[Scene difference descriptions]

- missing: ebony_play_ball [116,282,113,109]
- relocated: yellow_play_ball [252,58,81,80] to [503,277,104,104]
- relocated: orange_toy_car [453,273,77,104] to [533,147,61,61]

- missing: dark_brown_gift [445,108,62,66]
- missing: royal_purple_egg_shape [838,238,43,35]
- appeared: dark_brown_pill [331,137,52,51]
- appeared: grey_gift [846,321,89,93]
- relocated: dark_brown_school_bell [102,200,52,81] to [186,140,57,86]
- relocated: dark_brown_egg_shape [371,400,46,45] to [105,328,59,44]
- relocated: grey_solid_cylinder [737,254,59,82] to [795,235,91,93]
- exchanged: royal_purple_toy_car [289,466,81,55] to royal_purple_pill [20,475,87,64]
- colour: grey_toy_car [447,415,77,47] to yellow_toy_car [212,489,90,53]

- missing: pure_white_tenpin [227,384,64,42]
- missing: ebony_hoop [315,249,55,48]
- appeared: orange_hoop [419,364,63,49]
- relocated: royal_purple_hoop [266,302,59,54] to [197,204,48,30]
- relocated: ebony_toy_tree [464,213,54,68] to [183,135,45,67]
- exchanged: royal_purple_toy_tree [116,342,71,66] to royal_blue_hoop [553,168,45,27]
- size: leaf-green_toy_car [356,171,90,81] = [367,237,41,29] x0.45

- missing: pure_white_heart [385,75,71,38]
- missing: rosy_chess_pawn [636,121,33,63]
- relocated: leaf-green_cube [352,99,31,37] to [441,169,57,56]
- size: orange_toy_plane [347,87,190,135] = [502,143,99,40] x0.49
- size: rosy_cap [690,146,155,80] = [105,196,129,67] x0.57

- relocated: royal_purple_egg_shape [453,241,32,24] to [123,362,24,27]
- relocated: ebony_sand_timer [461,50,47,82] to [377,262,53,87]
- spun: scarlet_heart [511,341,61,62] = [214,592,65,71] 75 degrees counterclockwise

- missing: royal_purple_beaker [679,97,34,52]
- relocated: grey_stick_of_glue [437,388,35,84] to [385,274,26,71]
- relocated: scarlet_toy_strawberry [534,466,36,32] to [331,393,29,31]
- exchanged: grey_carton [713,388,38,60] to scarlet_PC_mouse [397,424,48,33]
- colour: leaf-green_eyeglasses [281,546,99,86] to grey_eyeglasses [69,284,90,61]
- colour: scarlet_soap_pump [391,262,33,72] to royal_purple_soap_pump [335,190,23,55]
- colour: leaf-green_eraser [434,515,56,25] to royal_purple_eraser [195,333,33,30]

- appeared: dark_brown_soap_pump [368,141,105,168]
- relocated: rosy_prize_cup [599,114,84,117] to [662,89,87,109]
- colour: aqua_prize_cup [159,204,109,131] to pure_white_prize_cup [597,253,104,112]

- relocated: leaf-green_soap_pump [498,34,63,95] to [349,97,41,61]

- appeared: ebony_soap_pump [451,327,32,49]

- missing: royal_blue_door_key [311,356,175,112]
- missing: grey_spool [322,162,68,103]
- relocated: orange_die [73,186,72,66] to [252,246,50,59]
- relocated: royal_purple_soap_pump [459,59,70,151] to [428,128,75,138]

● **What the task requires**: The entries above should be copied out exactly, with none left out.

● **Your response**:
- missing: ebony_play_ball [116,282,113,109]
- relocated: yellow_play_ball [252,58,81,80] to [503,277,104,104]
- relocated: orange_toy_car [453,273,77,104] to [533,147,61,61]

- missing: dark_brown_gift [445,108,62,66]
- missing: royal_purple_egg_shape [838,238,43,35]
- appeared: dark_brown_pill [331,137,52,51]
- appeared: grey_gift [846,321,89,93]
- relocated: dark_brown_school_bell [102,200,52,81] to [186,140,57,86]
- relocated: dark_brown_egg_shape [371,400,46,45] to [105,328,59,44]
- relocated: grey_solid_cylinder [737,254,59,82] to [795,235,91,93]
- exchanged: royal_purple_toy_car [289,466,81,55] to royal_purple_pill [20,475,87,64]
- colour: grey_toy_car [447,415,77,47] to yellow_toy_car [212,489,90,53]

- missing: pure_white_tenpin [227,384,64,42]
- missing: ebony_hoop [315,249,55,48]
- appeared: orange_hoop [419,364,63,49]
- relocated: royal_purple_hoop [266,302,59,54] to [197,204,48,30]
- relocated: ebony_toy_tree [464,213,54,68] to [183,135,45,67]
- exchanged: royal_purple_toy_tree [116,342,71,66] to royal_blue_hoop [553,168,45,27]
- size: leaf-green_toy_car [356,171,90,81] = [367,237,41,29] x0.45

- missing: pure_white_heart [385,75,71,38]
- missing: rosy_chess_pawn [636,121,33,63]
- relocated: leaf-green_cube [352,99,31,37] to [441,169,57,56]
- size: orange_toy_plane [347,87,190,135] = [502,143,99,40] x0.49
- size: rosy_cap [690,146,155,80] = [105,196,129,67] x0.57

- relocated: royal_purple_egg_shape [453,241,32,24] to [123,362,24,27]
- relocated: ebony_sand_timer [461,50,47,82] to [377,262,53,87]
- spun: scarlet_heart [511,341,61,62] = [214,592,65,71] 75 degrees counterclockwise

- missing: royal_purple_beaker [679,97,34,52]
- relocated: grey_stick_of_glue [437,388,35,84] to [385,274,26,71]
- relocated: scarlet_toy_strawberry [534,466,36,32] to [331,393,29,31]
- exchanged: grey_carton [713,388,38,60] to scarlet_PC_mouse [397,424,48,33]
- colour: leaf-green_eyeglasses [281,546,99,86] to grey_eyeglasses [69,284,90,61]
- colour: scarlet_soap_pump [391,262,33,72] to royal_purple_soap_pump [335,190,23,55]
- colour: leaf-green_eraser [434,515,56,25] to royal_purple_eraser [195,333,33,30]

- appeared: dark_brown_soap_pump [368,141,105,168]
- relocated: rosy_prize_cup [599,114,84,117] to [662,89,87,109]
- colour: aqua_prize_cup [159,204,109,131] to pure_white_prize_cup [597,253,104,112]

- relocated: leaf-green_soap_pump [498,34,63,95] to [349,97,41,61]

- appeared: ebony_soap_pump [451,327,32,49]

- missing: royal_blue_door_key [311,356,175,112]
- missing: grey_spool [322,162,68,103]
- relocated: orange_die [73,186,72,66] to [252,246,50,59]
- relocated: royal_purple_soap_pump [459,59,70,151] to [428,128,75,138]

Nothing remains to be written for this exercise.